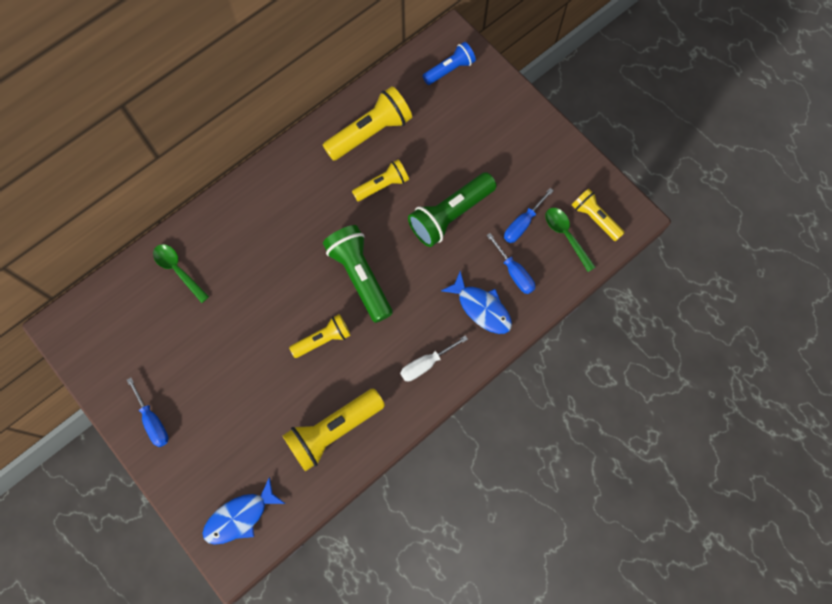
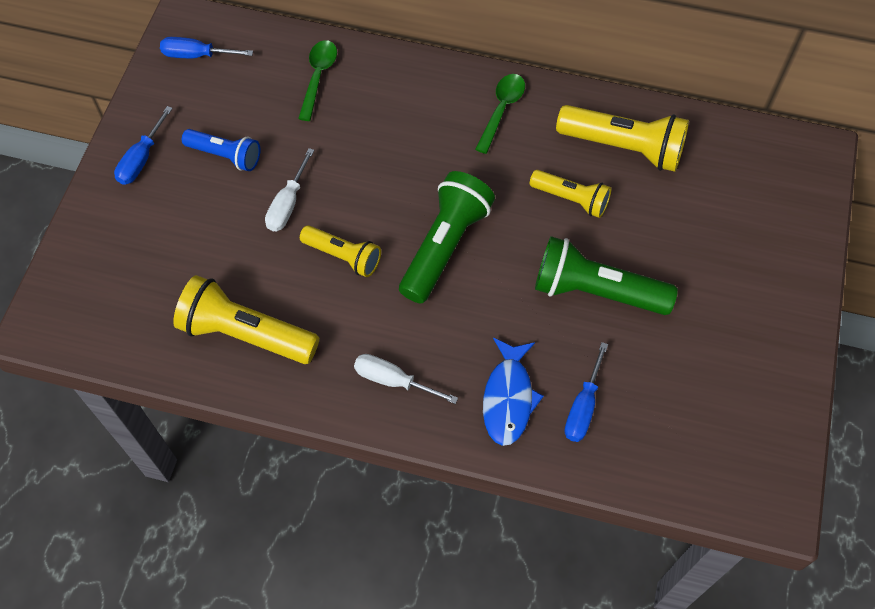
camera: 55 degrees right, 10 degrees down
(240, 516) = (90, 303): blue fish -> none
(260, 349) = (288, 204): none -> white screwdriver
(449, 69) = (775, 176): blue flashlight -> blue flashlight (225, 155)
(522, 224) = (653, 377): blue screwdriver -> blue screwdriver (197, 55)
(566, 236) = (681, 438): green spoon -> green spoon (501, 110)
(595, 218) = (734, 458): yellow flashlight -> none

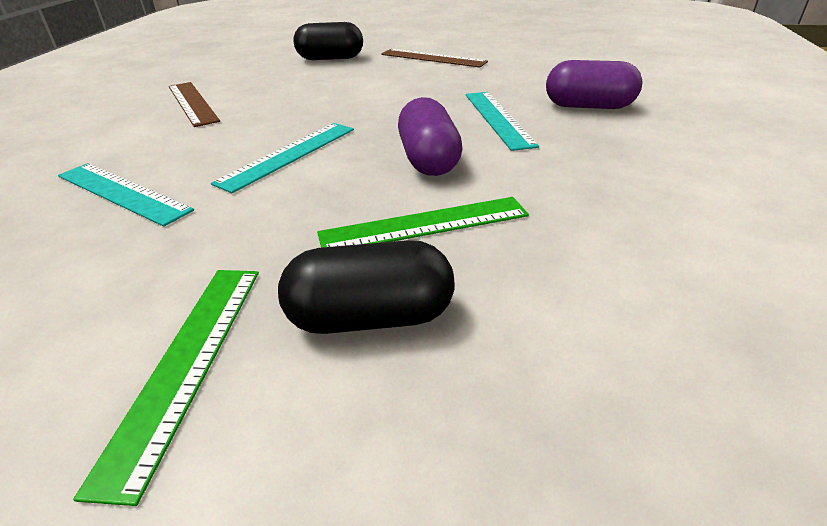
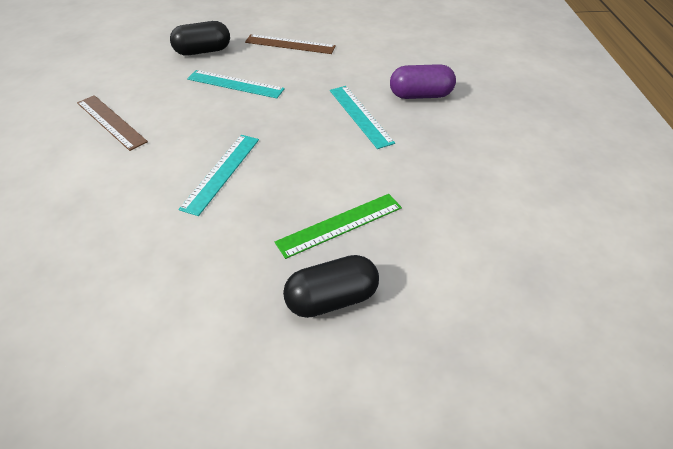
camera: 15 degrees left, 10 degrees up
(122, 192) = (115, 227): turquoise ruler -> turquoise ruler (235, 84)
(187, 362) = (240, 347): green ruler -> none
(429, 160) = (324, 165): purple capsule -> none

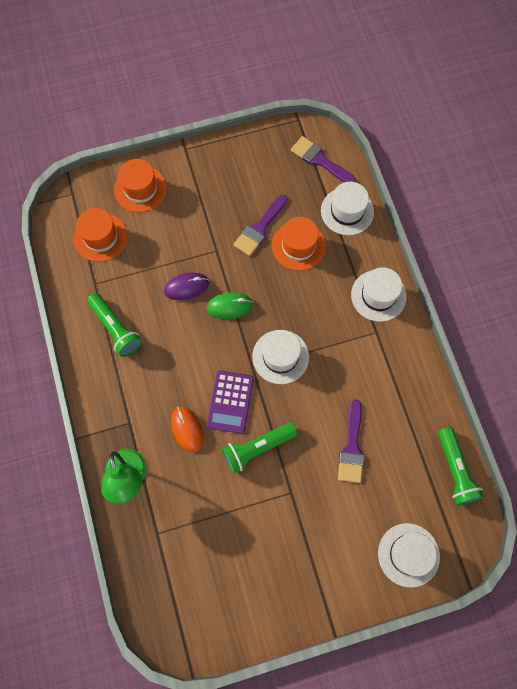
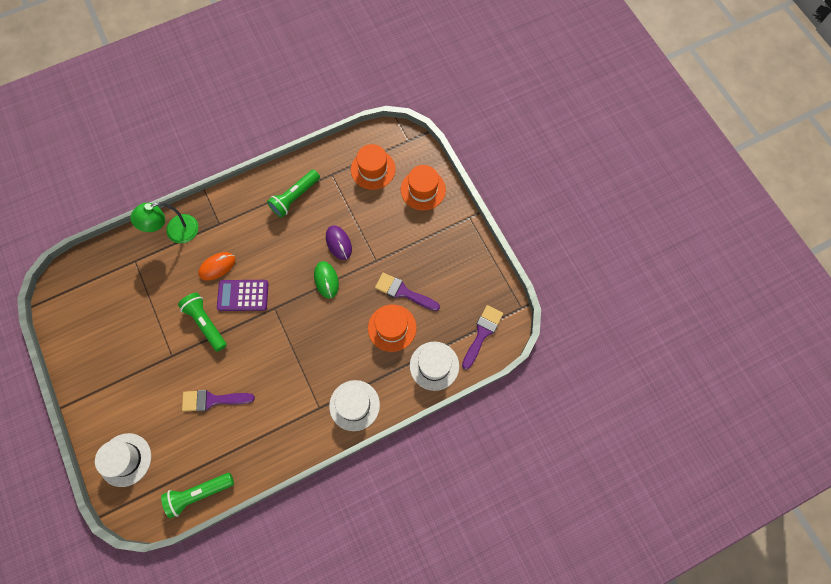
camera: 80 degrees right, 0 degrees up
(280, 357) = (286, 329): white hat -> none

* * *

■ AIM OF THE TASK
Retype all the records shown above, character for character. Omit every picture.

■ ANSWER TO THIS TASK
camera: 55 degrees right, 10 degrees down
(240, 516) = (90, 303): blue fish -> none
(260, 349) = (288, 204): none -> white screwdriver
(449, 69) = (775, 176): blue flashlight -> blue flashlight (225, 155)
(522, 224) = (653, 377): blue screwdriver -> blue screwdriver (197, 55)
(566, 236) = (681, 438): green spoon -> green spoon (501, 110)
(595, 218) = (734, 458): yellow flashlight -> none

camera: 15 degrees left, 10 degrees up
(122, 192) = (115, 227): turquoise ruler -> turquoise ruler (235, 84)
(187, 362) = (240, 347): green ruler -> none
(429, 160) = (324, 165): purple capsule -> none

camera: 80 degrees right, 0 degrees up
(280, 357) = (286, 329): white hat -> none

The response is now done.